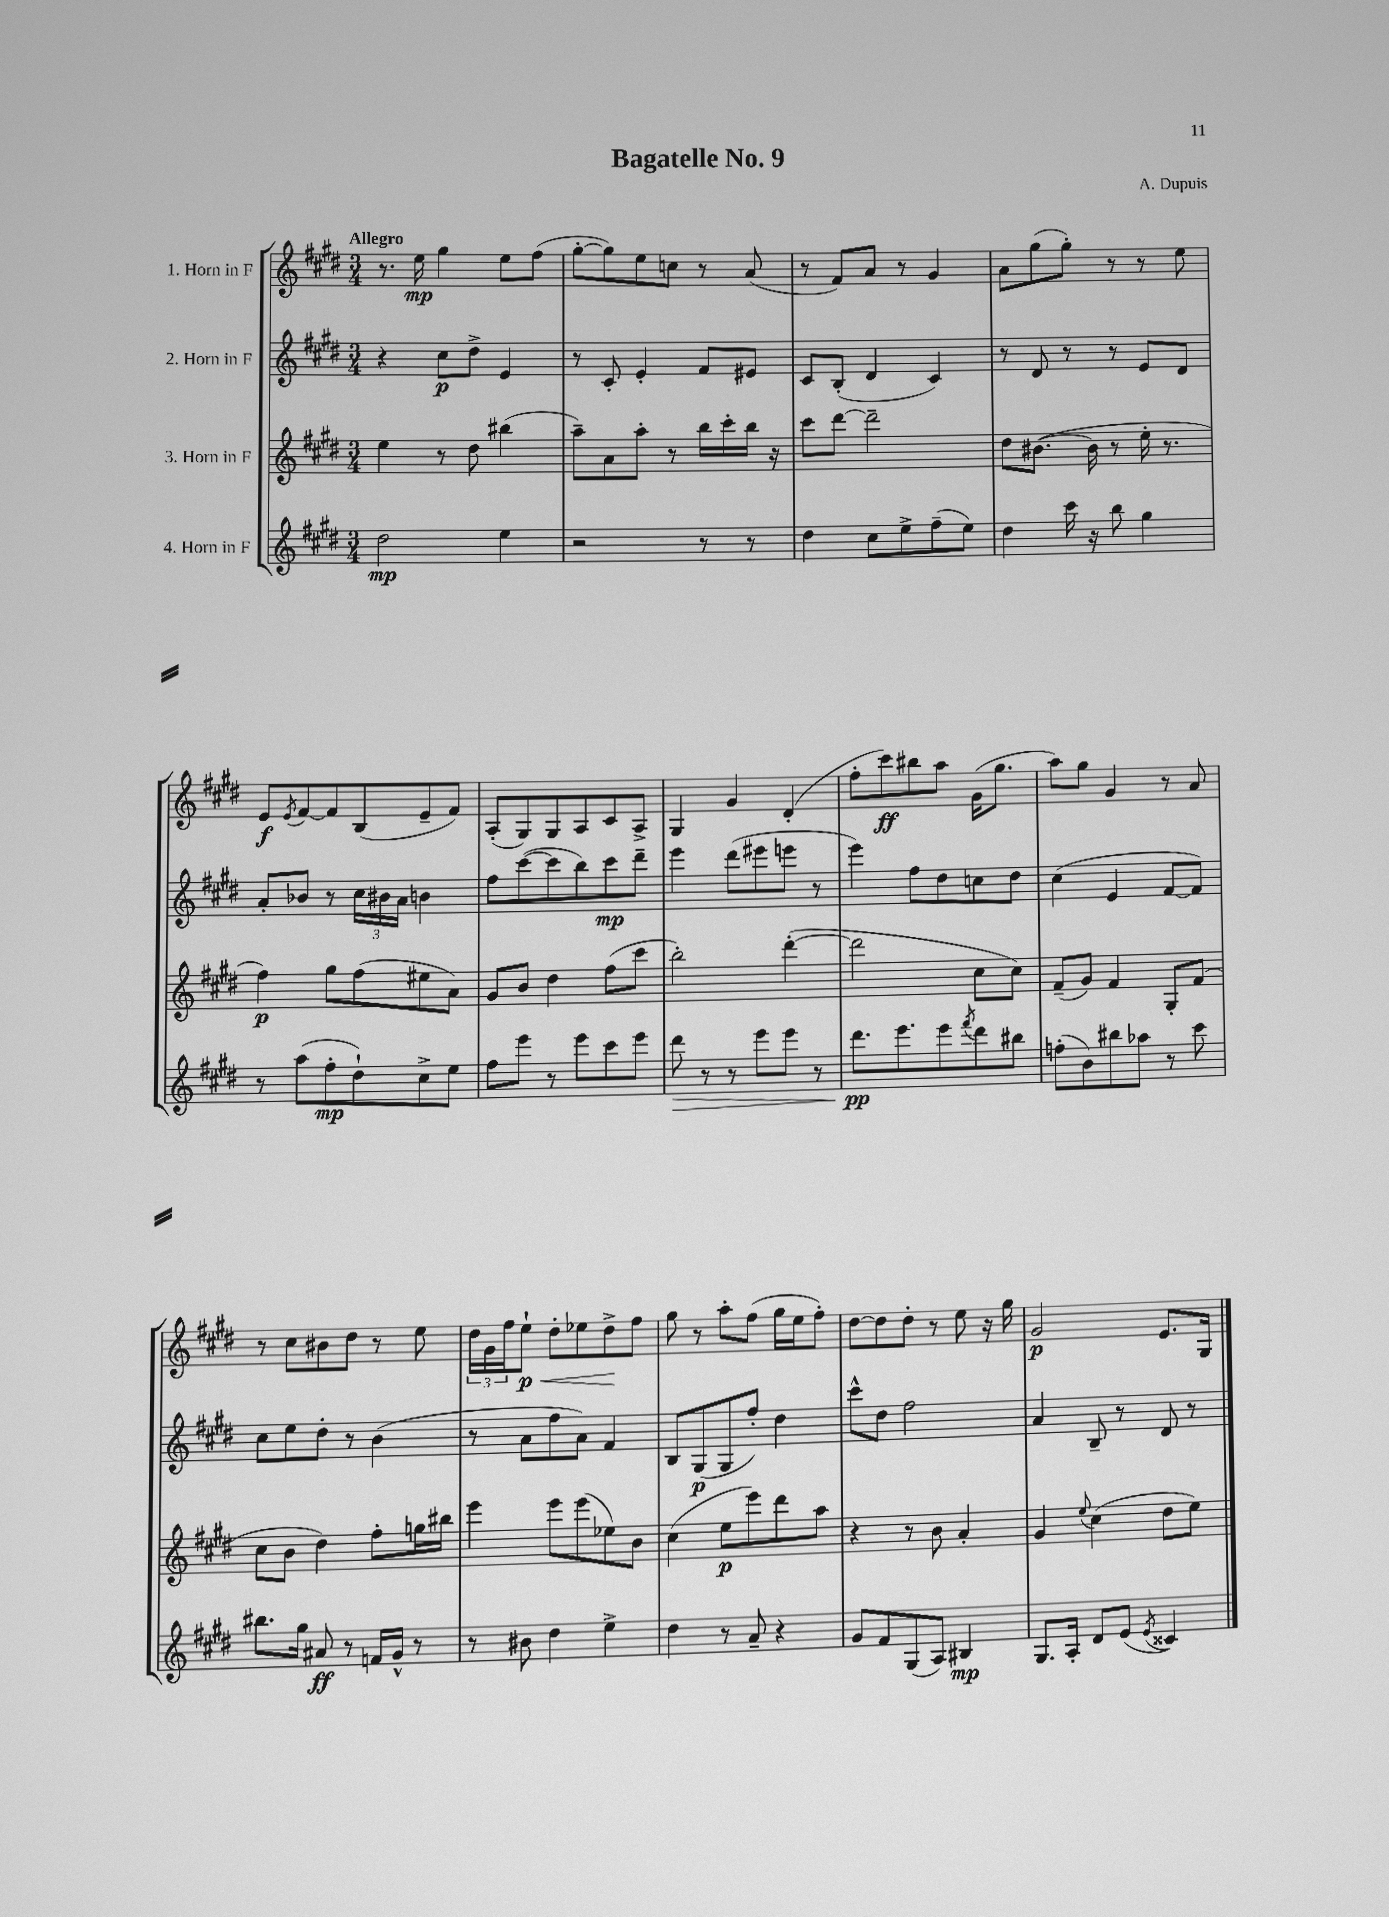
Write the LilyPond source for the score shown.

\header { title = "Bagatelle No. 9" composer = "A. Dupuis" }
<<
\new StaffGroup <<
\new Staff = "s0" \with { instrumentName = "1. Horn in F" } {
    \clef treble \key e \major \numericTimeSignature \time 3/4 \tempo "Allegro"
    r8. e''16\mp gis''4 e''8 fis''8( |
    gis''8~-. gis''8) e''8 c''8 r8 a'8( |
    r8 fis'8) a'8 r8 gis'4 |
    a'8 gis''8( gis''8-.) r8 r8 e''8 |
    e'8\f \acciaccatura { e'8 } fis'8~ fis'8 b8( e'8-- fis'8) |
    a8-.( gis8) gis8 a8 cis'8 a8-> |
    gis4 gis'4 dis'4-.( |
    fis''8-. cis'''8\ff) bis''8 a''8 gis'16( gis''8. |
    a''8) gis''8 gis'4 r8 a'8 |
    r8 cis''8 bis'8 dis''8 r8 e''8 |
    \tuplet 3/2 { dis''16 gis'16 fis''16 } e''8-!\p\< dis''8-. ees''8 dis''8->\! fis''8 |
    gis''8 r8 a''8-. fis''8( gis''16 e''16 fis''8-.) |
    dis''8~ dis''8 dis''8-. r8 e''8 r16 gis''16 |
    gis'2\p e'8. gis16 \bar "|." |
}
\new Staff = "s1" \with { instrumentName = "2. Horn in F" } {
    \clef treble \key e \major \numericTimeSignature \time 3/4
    r4 cis''8\p dis''8-> e'4 |
    r8 cis'8-. e'4-. fis'8 eis'8 |
    cis'8 b8-.( dis'4 cis'4) |
    r8 dis'8 r8 r8 e'8 dis'8 |
    a'8-. bes'8 r8 \tuplet 3/2 { cis''16 bis'16 a'16 } b'4 |
    fis''8 cis'''8~( cis'''8 b''8) cis'''8\mp dis'''8-- |
    e'''4 dis'''8( eis'''8 e'''8 r8 |
    e'''4) fis''8 dis''8 c''8 dis''8 |
    cis''4( e'4 fis'8~ fis'8) |
    cis''8 e''8 dis''8-. r8 b'4( |
    r8 a'8 fis''8 a'8) fis'4 |
    b8 gis8\p( gis8 fis''8-.) dis''4 |
    cis'''8-^ dis''8 fis''2 |
    a'4 b8-- r8 dis'8 r8 \bar "|." |
}
\new Staff = "s2" \with { instrumentName = "3. Horn in F" } {
    \clef treble \key e \major \numericTimeSignature \time 3/4
    e''4 r8 dis''8 bis''4( |
    a''8--) a'8 a''8-. r8 b''16 cis'''16-. b''16 r16 |
    cis'''8 dis'''8~ dis'''2-- |
    dis''8 bis'8.~( bis'16 r8 e''16-. r8. |
    fis''4\p) gis''8 fis''8( eis''8 a'8) |
    gis'8 b'8 dis''4 fis''8( cis'''8 |
    b''2-.) dis'''4~-.( |
    dis'''2 cis''8 cis''8) |
    fis'8--( gis'8) fis'4 gis8-. fis'8( |
    cis''8 b'8 dis''4) fis''8-. g''16 bis''16 |
    e'''4 e'''8 e'''8( ees''8) b'8 |
    cis''4( e''8\p e'''8) dis'''8 a''8 |
    r4 r8 b'8 a'4-. |
    gis'4 \appoggiatura { e''8 } cis''4( dis''8 e''8) \bar "|." |
}
\new Staff = "s3" \with { instrumentName = "4. Horn in F" } {
    \clef treble \key e \major \numericTimeSignature \time 3/4
    dis''2\mp e''4 |
    r2 r8 r8 |
    dis''4 cis''8 e''8-> fis''8--( e''8) |
    dis''4 cis'''16 r16 b''8 gis''4 |
    r8 a''8( fis''8-.\mp dis''8-!) cis''8-> e''8 |
    fis''8 e'''8 r8 e'''8 cis'''8 e'''8 |
    dis'''8\> r8 r8 e'''8 e'''8 r8 |
    dis'''8.\pp\! e'''8. e'''8 \acciaccatura { fis'''8 } dis'''8 bis''8 |
    f''8-.( b'8) bis''8 aes''8 r8 cis'''8 |
    bis''8. gis''16 ais'8\ff r8 f'16 gis'16-^ r8 |
    r8 bis'8 dis''4 e''4-> |
    dis''4 r8 a'8-- r4 |
    gis'8 fis'8 gis8( a8) bis4\mp |
    gis8. a16-. dis'8 e'8( \acciaccatura { e'8 } cisis'4) \bar "|." |
}
>>
>>
\layout { \context { \Score \remove "Bar_number_engraver" } }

::::

> [DIRECTIONS FOR THIS TASK] Count the lines in the records that contain the string "tuplet", matching case exactly. Reply with the number only.

> [FULL OUTPUT] 2